Set down a word-for-word copy of the data below, limited to the lines from the first through the line with "new: orange pill shape 365 160".
━━━ Records supplied ━━━
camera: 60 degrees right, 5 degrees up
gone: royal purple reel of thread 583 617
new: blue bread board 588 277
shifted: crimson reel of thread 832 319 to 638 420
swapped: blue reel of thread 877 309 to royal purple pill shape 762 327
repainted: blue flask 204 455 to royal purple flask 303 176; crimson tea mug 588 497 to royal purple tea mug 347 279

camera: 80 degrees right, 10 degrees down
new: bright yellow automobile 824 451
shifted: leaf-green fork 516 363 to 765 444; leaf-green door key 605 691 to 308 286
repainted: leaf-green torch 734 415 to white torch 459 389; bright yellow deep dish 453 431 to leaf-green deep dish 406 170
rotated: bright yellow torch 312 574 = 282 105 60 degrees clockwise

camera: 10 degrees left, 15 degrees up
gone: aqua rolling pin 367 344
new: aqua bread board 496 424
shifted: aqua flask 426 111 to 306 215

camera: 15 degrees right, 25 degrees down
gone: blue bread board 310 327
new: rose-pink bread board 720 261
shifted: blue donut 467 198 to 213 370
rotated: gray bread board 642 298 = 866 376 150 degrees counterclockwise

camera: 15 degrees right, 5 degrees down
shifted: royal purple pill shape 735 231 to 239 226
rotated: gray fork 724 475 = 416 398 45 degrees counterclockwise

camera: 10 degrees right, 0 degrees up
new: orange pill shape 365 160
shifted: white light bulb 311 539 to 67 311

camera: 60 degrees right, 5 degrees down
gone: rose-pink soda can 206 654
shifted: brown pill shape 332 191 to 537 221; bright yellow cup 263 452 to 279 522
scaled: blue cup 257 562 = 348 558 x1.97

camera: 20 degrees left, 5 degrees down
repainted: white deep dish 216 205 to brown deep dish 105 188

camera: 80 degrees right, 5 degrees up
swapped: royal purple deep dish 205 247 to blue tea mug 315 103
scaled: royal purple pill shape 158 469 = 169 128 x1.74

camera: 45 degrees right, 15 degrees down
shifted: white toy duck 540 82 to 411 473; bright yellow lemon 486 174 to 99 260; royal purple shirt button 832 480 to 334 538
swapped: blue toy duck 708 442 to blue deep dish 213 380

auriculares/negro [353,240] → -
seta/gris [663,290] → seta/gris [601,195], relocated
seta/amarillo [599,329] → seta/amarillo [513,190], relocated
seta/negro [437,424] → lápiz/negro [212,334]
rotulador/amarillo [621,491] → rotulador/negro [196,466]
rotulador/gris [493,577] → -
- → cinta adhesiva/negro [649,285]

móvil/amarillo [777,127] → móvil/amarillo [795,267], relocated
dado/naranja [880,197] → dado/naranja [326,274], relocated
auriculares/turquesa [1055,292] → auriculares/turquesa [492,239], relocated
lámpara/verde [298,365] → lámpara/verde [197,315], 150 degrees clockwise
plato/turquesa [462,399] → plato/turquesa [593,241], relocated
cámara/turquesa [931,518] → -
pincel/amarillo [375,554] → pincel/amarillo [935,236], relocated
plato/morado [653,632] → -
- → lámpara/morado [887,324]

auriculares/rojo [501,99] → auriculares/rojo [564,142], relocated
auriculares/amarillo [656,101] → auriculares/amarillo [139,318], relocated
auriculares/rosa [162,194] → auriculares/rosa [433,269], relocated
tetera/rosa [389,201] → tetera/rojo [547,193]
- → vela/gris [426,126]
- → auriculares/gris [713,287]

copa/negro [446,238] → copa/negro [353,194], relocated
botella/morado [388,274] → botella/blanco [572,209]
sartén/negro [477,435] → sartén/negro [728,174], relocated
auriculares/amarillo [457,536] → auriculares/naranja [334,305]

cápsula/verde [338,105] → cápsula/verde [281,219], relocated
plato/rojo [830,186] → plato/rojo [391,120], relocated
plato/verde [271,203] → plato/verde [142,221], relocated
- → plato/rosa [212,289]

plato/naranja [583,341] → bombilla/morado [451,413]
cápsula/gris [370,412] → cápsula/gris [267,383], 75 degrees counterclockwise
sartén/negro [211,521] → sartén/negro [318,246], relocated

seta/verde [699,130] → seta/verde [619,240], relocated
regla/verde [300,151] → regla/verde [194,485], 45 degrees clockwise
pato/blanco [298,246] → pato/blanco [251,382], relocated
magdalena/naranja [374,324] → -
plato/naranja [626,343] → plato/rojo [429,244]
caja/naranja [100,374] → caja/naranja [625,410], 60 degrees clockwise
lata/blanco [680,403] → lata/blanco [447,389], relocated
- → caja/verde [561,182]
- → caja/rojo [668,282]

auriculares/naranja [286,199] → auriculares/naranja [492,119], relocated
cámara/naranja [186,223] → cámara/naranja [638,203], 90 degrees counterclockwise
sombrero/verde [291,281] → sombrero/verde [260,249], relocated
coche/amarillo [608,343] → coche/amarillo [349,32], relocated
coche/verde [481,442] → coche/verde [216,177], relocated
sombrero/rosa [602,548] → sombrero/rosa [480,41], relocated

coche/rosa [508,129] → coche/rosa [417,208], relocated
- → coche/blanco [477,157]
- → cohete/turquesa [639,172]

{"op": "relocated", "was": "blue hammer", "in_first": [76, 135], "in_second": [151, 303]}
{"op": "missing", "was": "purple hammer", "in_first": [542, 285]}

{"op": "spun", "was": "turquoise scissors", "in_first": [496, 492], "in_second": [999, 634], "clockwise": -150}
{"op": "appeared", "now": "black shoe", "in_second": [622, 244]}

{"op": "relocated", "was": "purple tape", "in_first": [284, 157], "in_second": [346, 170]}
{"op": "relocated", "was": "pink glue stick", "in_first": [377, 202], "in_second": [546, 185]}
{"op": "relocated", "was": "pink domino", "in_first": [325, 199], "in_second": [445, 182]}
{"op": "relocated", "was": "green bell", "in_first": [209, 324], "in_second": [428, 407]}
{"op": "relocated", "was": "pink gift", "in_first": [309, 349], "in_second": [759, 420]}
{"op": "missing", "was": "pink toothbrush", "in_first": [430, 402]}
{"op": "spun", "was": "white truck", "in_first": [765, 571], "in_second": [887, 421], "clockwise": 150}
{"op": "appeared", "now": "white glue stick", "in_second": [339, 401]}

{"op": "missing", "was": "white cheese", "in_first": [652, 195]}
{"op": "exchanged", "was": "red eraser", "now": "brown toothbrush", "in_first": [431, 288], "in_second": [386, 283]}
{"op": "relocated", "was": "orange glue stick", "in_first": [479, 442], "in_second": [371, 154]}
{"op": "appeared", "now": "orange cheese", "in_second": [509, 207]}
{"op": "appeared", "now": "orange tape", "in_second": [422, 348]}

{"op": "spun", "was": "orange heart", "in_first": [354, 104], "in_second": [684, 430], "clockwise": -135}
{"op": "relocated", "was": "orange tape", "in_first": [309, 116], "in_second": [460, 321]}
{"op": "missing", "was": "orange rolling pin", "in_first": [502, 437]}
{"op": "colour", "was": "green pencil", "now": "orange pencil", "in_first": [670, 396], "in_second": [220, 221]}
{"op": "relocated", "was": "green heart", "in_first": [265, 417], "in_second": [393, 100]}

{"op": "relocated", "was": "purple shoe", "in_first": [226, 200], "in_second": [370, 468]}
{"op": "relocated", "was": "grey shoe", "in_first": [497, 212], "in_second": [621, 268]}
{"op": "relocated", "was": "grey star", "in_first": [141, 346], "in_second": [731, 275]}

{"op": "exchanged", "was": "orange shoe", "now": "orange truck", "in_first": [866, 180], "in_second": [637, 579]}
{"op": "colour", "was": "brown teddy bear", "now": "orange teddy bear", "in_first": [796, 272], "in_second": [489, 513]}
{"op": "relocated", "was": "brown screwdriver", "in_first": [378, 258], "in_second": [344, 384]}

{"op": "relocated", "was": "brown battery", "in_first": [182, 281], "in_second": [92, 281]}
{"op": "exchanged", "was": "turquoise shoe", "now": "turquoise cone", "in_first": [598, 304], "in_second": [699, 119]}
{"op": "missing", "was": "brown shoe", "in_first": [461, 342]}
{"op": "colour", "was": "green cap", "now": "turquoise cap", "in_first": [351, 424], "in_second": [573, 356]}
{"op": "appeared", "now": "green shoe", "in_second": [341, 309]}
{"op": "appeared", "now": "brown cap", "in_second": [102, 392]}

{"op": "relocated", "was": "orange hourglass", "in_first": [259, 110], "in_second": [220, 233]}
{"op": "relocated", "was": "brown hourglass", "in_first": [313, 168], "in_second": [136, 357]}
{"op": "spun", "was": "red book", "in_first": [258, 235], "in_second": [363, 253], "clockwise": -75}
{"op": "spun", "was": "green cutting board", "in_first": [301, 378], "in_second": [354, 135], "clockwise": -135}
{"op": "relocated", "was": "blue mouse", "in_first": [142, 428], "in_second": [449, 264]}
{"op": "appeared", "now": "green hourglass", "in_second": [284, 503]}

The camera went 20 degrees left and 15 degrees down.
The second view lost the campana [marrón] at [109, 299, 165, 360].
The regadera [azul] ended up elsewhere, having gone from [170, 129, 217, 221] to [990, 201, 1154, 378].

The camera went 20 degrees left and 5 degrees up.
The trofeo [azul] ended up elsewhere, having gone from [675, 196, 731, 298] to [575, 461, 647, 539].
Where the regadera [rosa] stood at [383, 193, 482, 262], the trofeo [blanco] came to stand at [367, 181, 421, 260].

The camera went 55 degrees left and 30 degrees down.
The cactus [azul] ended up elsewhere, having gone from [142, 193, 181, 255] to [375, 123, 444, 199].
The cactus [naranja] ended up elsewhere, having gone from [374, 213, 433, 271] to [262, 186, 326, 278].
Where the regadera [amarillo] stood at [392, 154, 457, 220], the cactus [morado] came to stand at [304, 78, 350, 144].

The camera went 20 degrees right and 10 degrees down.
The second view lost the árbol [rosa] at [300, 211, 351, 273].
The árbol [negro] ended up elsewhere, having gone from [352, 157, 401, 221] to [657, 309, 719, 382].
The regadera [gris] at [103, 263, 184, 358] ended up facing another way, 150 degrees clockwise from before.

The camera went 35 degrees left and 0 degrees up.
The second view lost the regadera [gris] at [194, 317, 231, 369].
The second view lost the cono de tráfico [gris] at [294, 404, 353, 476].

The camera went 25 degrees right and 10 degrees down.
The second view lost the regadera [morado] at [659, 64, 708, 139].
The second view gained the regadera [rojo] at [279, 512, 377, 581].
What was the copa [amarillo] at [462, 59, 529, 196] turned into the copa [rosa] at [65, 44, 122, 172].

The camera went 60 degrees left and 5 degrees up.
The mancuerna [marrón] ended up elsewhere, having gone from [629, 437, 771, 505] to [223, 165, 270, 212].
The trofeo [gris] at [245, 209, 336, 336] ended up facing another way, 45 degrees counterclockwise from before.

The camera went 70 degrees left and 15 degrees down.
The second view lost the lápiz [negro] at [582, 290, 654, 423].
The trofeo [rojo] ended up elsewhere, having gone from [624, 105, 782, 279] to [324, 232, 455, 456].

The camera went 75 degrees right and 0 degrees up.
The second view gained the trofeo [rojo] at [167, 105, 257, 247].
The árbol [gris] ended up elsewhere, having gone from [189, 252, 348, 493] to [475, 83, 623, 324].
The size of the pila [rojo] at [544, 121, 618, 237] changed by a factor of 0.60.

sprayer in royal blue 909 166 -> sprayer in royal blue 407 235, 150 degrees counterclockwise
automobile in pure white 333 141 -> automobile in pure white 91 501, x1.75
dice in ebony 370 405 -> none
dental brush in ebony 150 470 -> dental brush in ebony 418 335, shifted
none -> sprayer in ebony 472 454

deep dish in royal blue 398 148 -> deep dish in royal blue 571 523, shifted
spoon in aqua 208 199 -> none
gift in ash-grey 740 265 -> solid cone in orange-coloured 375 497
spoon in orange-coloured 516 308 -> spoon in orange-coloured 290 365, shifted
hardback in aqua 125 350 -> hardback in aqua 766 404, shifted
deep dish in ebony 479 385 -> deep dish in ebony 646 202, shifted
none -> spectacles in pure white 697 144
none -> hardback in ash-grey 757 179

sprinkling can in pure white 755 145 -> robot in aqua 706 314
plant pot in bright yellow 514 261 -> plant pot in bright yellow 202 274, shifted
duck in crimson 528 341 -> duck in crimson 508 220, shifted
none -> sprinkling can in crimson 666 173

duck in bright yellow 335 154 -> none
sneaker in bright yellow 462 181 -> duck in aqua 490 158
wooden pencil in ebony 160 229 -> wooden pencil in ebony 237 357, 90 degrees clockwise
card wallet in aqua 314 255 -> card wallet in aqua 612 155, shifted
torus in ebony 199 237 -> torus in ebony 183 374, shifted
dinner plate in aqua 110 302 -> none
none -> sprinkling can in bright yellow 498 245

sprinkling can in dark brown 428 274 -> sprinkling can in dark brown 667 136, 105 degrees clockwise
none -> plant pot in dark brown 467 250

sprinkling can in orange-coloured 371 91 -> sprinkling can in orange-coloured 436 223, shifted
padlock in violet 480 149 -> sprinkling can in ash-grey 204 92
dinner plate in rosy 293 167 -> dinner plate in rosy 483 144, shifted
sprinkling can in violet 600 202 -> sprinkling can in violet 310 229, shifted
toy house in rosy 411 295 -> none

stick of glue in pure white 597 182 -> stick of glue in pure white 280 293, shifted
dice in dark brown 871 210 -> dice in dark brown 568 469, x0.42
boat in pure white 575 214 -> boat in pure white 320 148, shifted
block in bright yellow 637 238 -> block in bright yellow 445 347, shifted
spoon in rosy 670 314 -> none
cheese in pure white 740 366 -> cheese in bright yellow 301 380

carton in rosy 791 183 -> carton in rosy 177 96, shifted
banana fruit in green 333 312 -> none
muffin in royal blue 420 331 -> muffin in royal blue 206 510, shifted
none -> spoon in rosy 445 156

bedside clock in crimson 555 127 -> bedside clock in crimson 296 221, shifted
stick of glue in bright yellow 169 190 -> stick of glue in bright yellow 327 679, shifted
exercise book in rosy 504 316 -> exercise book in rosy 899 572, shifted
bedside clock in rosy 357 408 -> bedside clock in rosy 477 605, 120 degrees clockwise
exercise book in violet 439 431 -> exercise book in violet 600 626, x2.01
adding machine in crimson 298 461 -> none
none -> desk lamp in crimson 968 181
━━━
▶ _Solution below_
camera: 60 degrees right, 5 degrees up
gone: royal purple reel of thread 583 617
new: blue bread board 588 277
shifted: crimson reel of thread 832 319 to 638 420
swapped: blue reel of thread 877 309 to royal purple pill shape 762 327
repainted: blue flask 204 455 to royal purple flask 303 176; crimson tea mug 588 497 to royal purple tea mug 347 279

camera: 80 degrees right, 10 degrees down
new: bright yellow automobile 824 451
shifted: leaf-green fork 516 363 to 765 444; leaf-green door key 605 691 to 308 286
repainted: leaf-green torch 734 415 to white torch 459 389; bright yellow deep dish 453 431 to leaf-green deep dish 406 170
rotated: bright yellow torch 312 574 = 282 105 60 degrees clockwise

camera: 10 degrees left, 15 degrees up
gone: aqua rolling pin 367 344
new: aqua bread board 496 424
shifted: aqua flask 426 111 to 306 215

camera: 15 degrees right, 25 degrees down
gone: blue bread board 310 327
new: rose-pink bread board 720 261
shifted: blue donut 467 198 to 213 370
rotated: gray bread board 642 298 = 866 376 150 degrees counterclockwise

camera: 15 degrees right, 5 degrees down
shifted: royal purple pill shape 735 231 to 239 226
rotated: gray fork 724 475 = 416 398 45 degrees counterclockwise

camera: 10 degrees right, 0 degrees up
new: orange pill shape 365 160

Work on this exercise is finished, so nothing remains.